WHAT YOU NEED TO DO:
Filter the listing below, keeping every line that holds "spun".

EXERCISE INPUT:
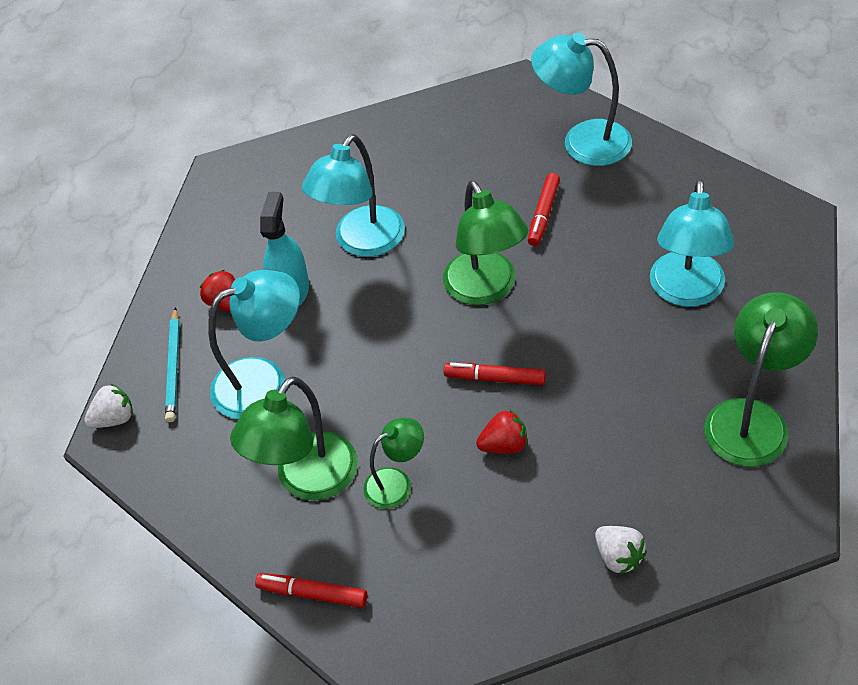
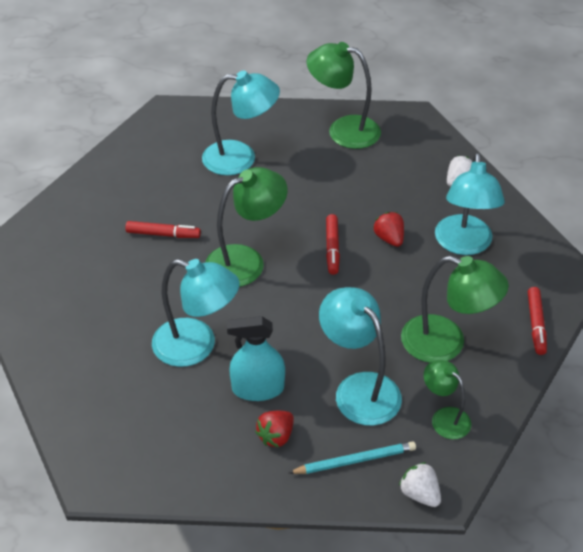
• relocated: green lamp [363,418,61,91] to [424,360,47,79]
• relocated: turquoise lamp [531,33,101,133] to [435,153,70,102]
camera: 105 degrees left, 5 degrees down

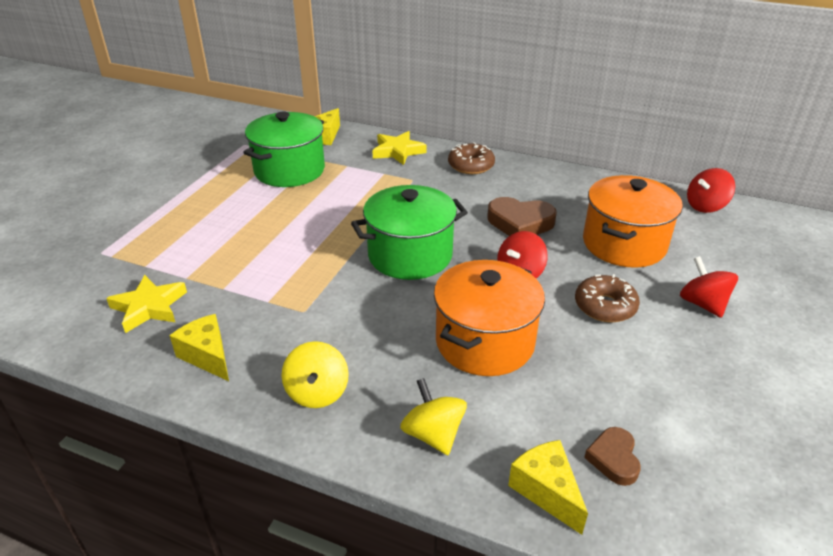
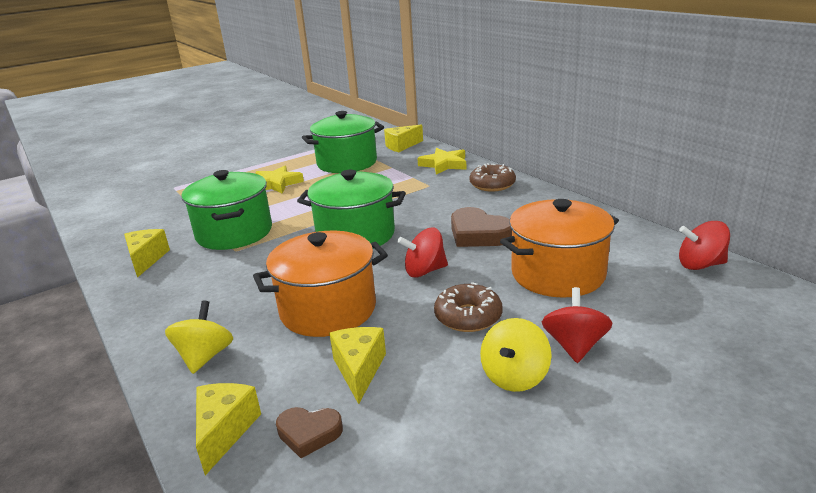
• appeared: green pot [181,170,91,80]
• relocated: yellow star [106,275,81,58] to [255,166,49,28]
• spun: brown heart [584,427,57,59] = [276,407,67,51] 120 degrees counterclockwise
• appeared: yellow cheese [329,327,57,77]
• relocated: yellow spinning top [282,341,67,67] to [480,318,72,74]
camera: 35 degrees right, 10 degrees down

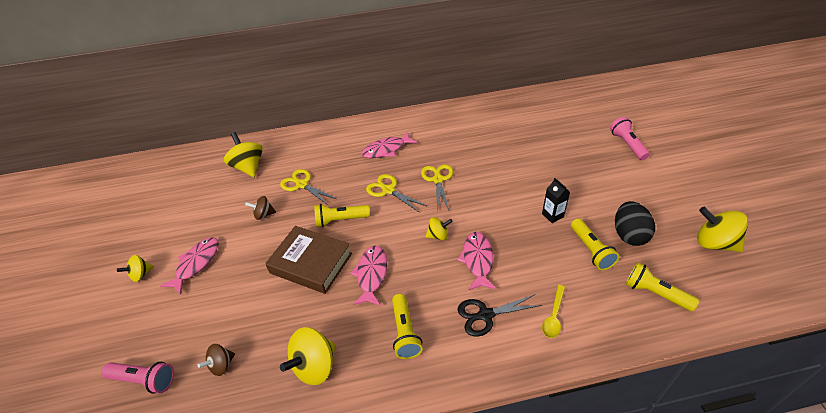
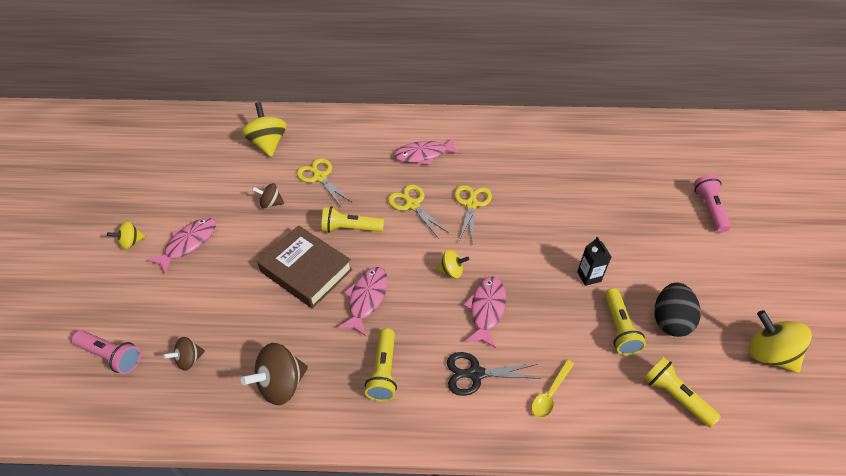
• colour: yellow spinning top [280,327,56,58] to brown spinning top [241,343,67,62]
camera: 10 degrees right, 5 degrees up

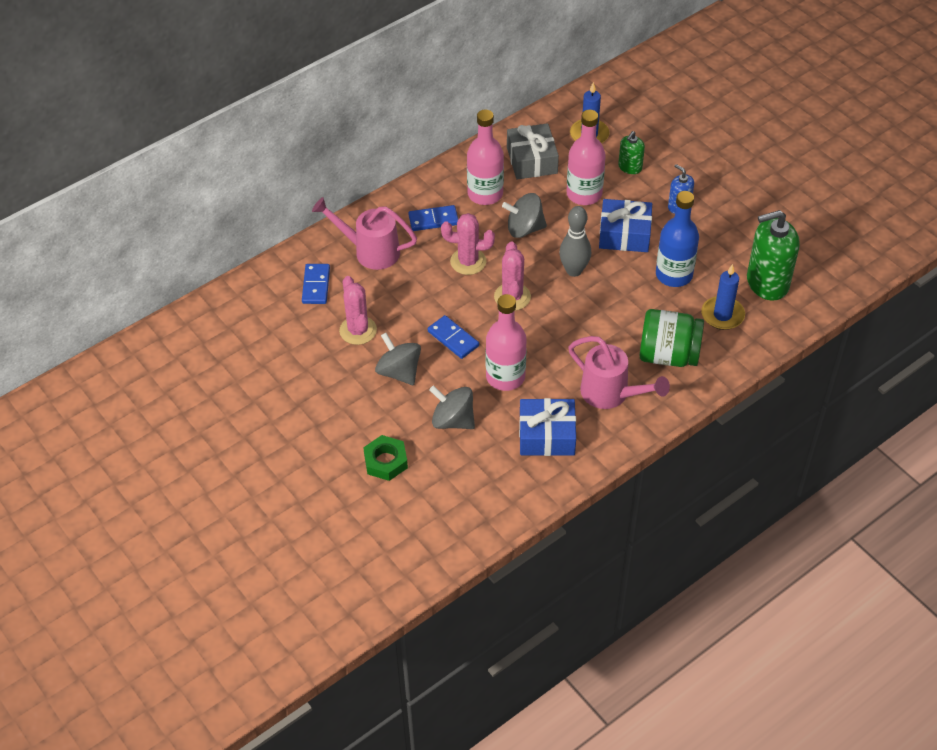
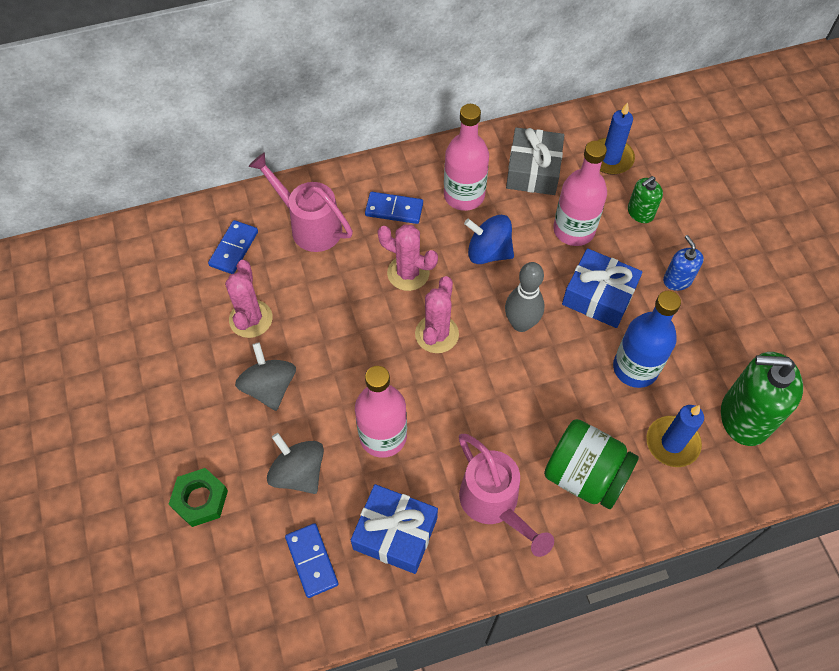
• relocated: blue domino [428,315,51,44] to [285,523,53,75]
• colour: grey spinning top [502,193,45,45] to blue spinning top [464,215,50,49]
camera: 20 degrees right, 10 degrees up

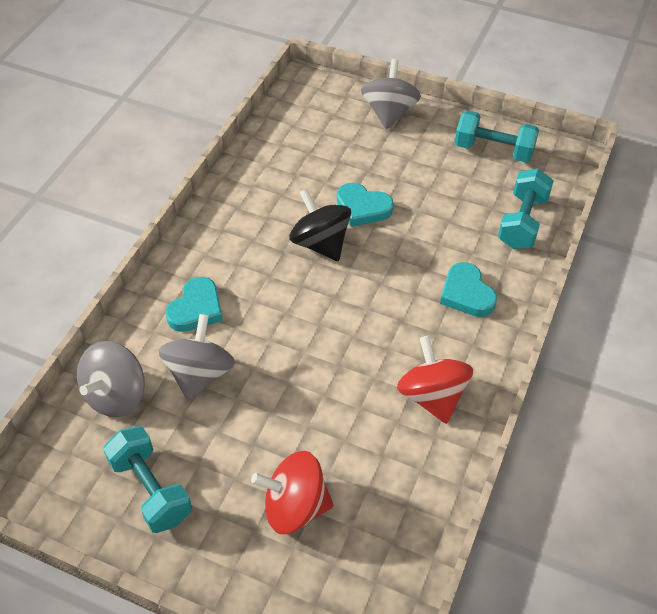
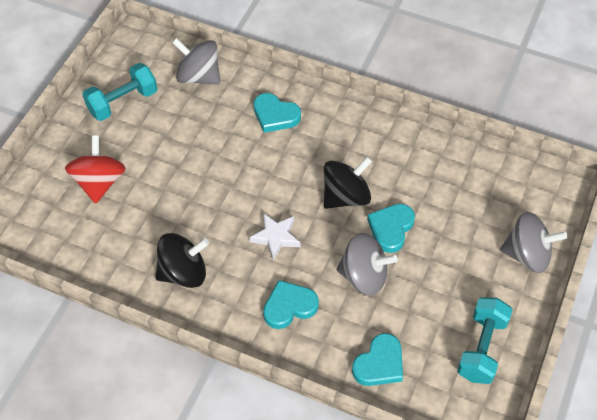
• colour: red spinning top [397,336,76,88] to black spinning top [156,233,53,55]
• appeared: white star [249,213,51,47]
• relocated: grey spinning top [159,314,76,88] to [336,233,62,63]
• exchanged: turquoise dumbbell [498,169,56,80] to turquoise heart [352,333,51,53]
camera: 90 degrees right, 5 degrees up

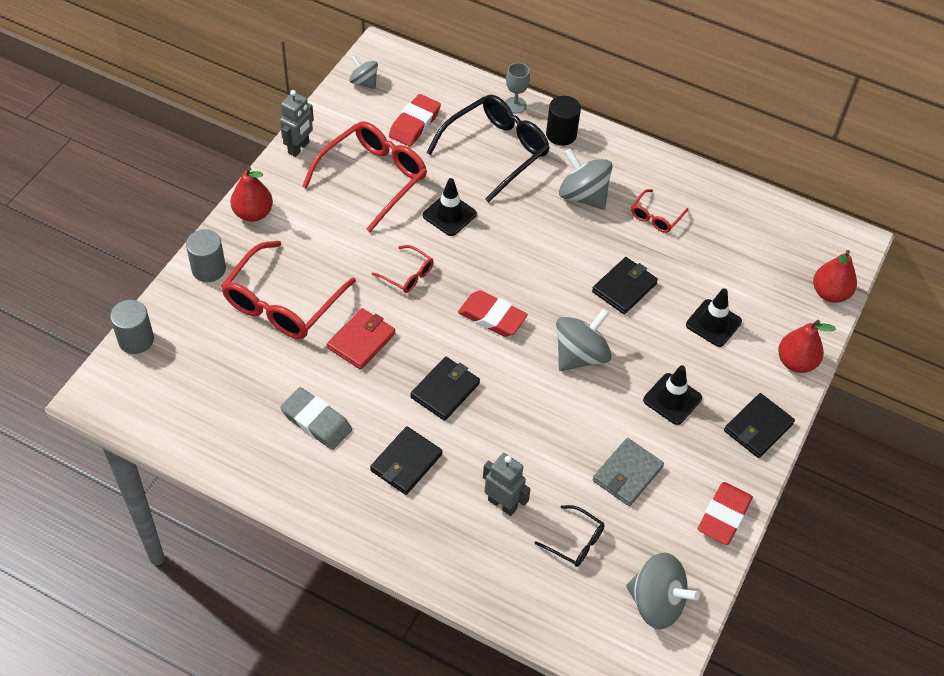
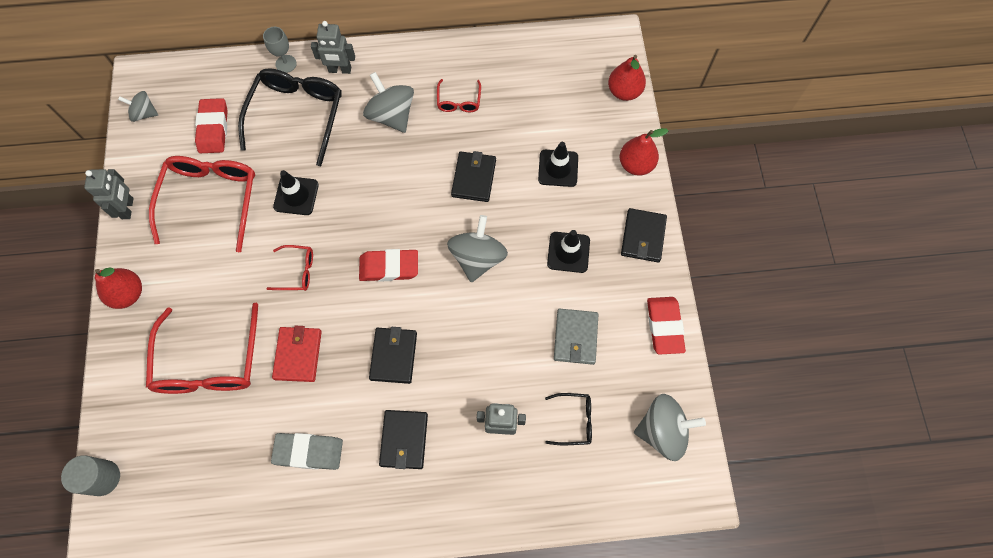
• exchanged: black cylinder [546,96,35,50] to grey robot [311,21,44,53]
• spun: grey spinning top [559,148,54,62] = [363,72,51,61] 45 degrees clockwise
• missing: grey cylinder [186,229,40,53]
camera: 30 degrees left, 15 degrees up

REPLY TO THE TASK:
• spun: brown heart [584,427,57,59] = [276,407,67,51] 120 degrees counterclockwise
• spun: grey spinning top [559,148,54,62] = [363,72,51,61] 45 degrees clockwise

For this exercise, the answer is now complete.